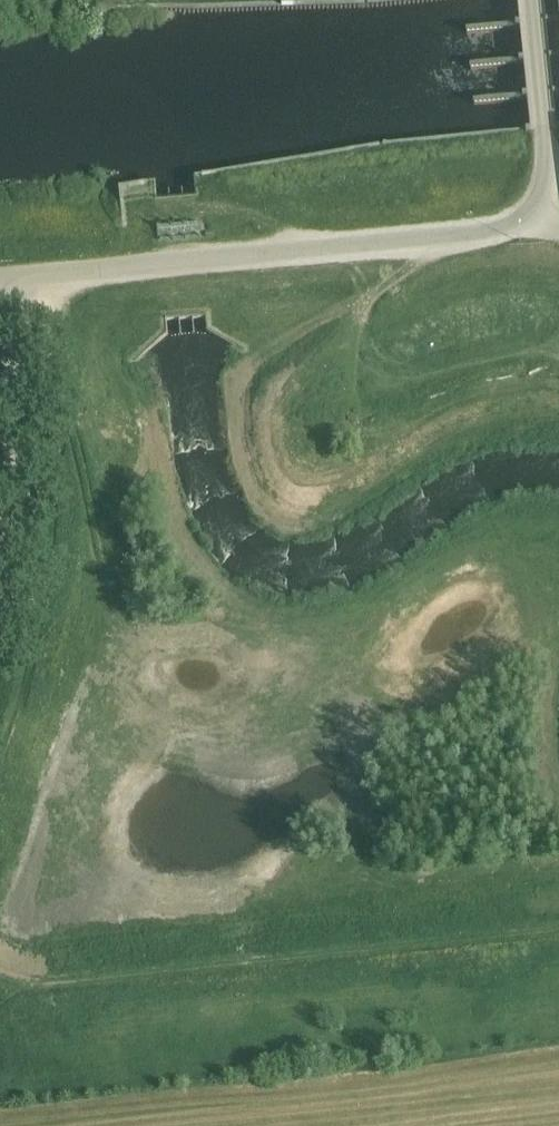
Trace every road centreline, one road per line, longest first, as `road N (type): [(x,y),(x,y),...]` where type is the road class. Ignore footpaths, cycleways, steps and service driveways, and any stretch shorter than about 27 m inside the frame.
road 1 (unclassified): [(5,280),(496,231),(531,218),(547,189),(531,0)]
road 2 (track): [(558,929),(45,984),(0,973)]
road 3 (track): [(0,760),(43,626),(56,536),(55,276)]
road 4 (unclassified): [(0,563),(12,392),(5,280)]

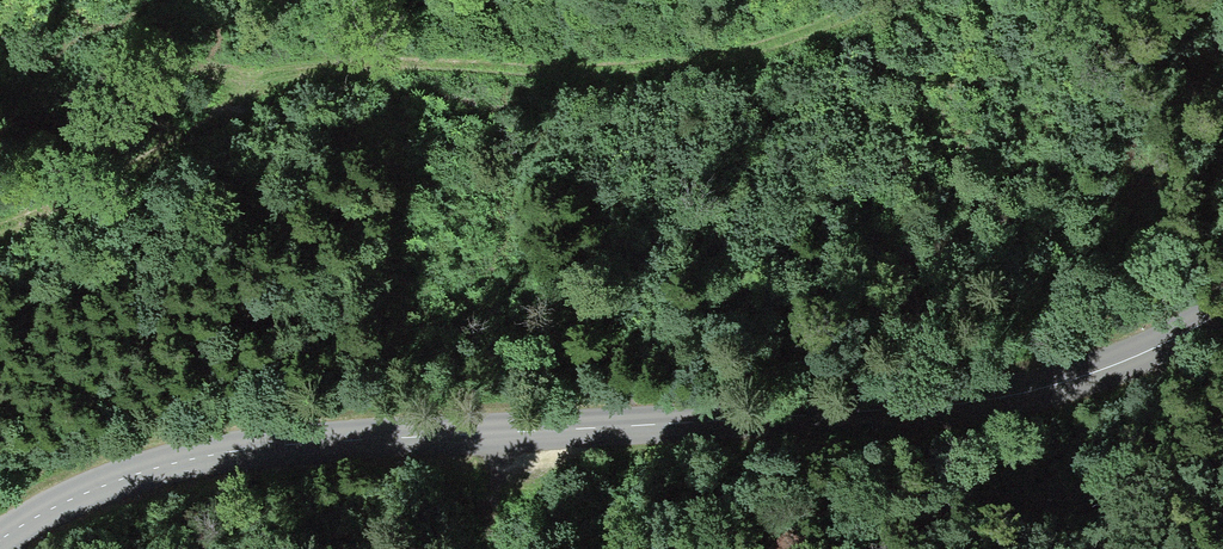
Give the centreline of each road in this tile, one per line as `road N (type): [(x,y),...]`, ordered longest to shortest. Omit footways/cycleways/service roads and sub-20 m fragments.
road 1 (tertiary): [(0,541),(126,475),(252,447),(960,405),(1110,367),(1222,316)]
road 2 (track): [(875,0),(756,55),(648,70),(444,67),(297,76),(0,225)]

● ● ● ● ● ● ●

◆ **WHAT IS REQUIRED**
Reproduce each line of the records exactly and exclude any images.

◆ **YOUR RESPONSE**
Trace every road centreline, one road per line, longest first, as `road N (type): [(x,y),(x,y),...]` where type is the road class. Ignore footpaths, cycleways, steps and service driveways, and any stretch shorter than about 27 m inside the frame.
road 1 (unclassified): [(5,280),(496,231),(531,218),(547,189),(531,0)]
road 2 (track): [(558,929),(45,984),(0,973)]
road 3 (track): [(0,760),(43,626),(56,536),(55,276)]
road 4 (unclassified): [(0,563),(12,392),(5,280)]

Give the centreline of each road in this tile, one per line as `road N (type): [(x,y),...]`, ordered longest to shortest. Omit footways/cycleways/service roads and sub-20 m fragments.
road 1 (tertiary): [(0,541),(126,475),(252,447),(960,405),(1110,367),(1222,316)]
road 2 (track): [(875,0),(756,55),(648,70),(444,67),(297,76),(0,225)]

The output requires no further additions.